== Exercise requirements ==
Every entry, exactly as given, must be retyped.

Provided data: Begin

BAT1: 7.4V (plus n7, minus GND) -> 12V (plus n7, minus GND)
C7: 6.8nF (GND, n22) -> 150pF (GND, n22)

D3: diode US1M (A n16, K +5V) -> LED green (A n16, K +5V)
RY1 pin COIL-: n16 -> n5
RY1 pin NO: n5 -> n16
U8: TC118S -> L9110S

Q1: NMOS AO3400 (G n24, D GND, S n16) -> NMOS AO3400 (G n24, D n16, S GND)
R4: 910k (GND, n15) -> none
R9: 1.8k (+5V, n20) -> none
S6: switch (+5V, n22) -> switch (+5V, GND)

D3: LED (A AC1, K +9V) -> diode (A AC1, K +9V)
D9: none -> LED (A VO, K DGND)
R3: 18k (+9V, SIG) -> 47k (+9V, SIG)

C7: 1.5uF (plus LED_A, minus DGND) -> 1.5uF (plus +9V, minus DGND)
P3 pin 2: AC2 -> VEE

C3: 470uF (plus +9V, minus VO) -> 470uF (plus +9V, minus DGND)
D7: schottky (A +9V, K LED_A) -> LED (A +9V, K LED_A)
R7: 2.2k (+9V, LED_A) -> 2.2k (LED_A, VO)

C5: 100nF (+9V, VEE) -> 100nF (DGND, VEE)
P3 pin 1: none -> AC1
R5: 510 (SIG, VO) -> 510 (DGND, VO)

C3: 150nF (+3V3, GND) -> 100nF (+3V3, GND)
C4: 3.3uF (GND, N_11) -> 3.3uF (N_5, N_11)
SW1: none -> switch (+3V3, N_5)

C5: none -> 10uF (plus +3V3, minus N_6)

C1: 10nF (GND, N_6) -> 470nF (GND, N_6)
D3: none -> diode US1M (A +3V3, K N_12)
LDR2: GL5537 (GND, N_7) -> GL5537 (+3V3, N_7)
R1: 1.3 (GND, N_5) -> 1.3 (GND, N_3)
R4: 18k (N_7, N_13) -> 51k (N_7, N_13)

Provided data: End

== Solution to this exercise ==
BAT1: 7.4V (plus n7, minus GND) -> 12V (plus n7, minus GND)
C7: 6.8nF (GND, n22) -> 150pF (GND, n22)

D3: diode US1M (A n16, K +5V) -> LED green (A n16, K +5V)
RY1 pin COIL-: n16 -> n5
RY1 pin NO: n5 -> n16
U8: TC118S -> L9110S

Q1: NMOS AO3400 (G n24, D GND, S n16) -> NMOS AO3400 (G n24, D n16, S GND)
R4: 910k (GND, n15) -> none
R9: 1.8k (+5V, n20) -> none
S6: switch (+5V, n22) -> switch (+5V, GND)

D3: LED (A AC1, K +9V) -> diode (A AC1, K +9V)
D9: none -> LED (A VO, K DGND)
R3: 18k (+9V, SIG) -> 47k (+9V, SIG)

C7: 1.5uF (plus LED_A, minus DGND) -> 1.5uF (plus +9V, minus DGND)
P3 pin 2: AC2 -> VEE

C3: 470uF (plus +9V, minus VO) -> 470uF (plus +9V, minus DGND)
D7: schottky (A +9V, K LED_A) -> LED (A +9V, K LED_A)
R7: 2.2k (+9V, LED_A) -> 2.2k (LED_A, VO)

C5: 100nF (+9V, VEE) -> 100nF (DGND, VEE)
P3 pin 1: none -> AC1
R5: 510 (SIG, VO) -> 510 (DGND, VO)

C3: 150nF (+3V3, GND) -> 100nF (+3V3, GND)
C4: 3.3uF (GND, N_11) -> 3.3uF (N_5, N_11)
SW1: none -> switch (+3V3, N_5)

C5: none -> 10uF (plus +3V3, minus N_6)

C1: 10nF (GND, N_6) -> 470nF (GND, N_6)
D3: none -> diode US1M (A +3V3, K N_12)
LDR2: GL5537 (GND, N_7) -> GL5537 (+3V3, N_7)
R1: 1.3 (GND, N_5) -> 1.3 (GND, N_3)
R4: 18k (N_7, N_13) -> 51k (N_7, N_13)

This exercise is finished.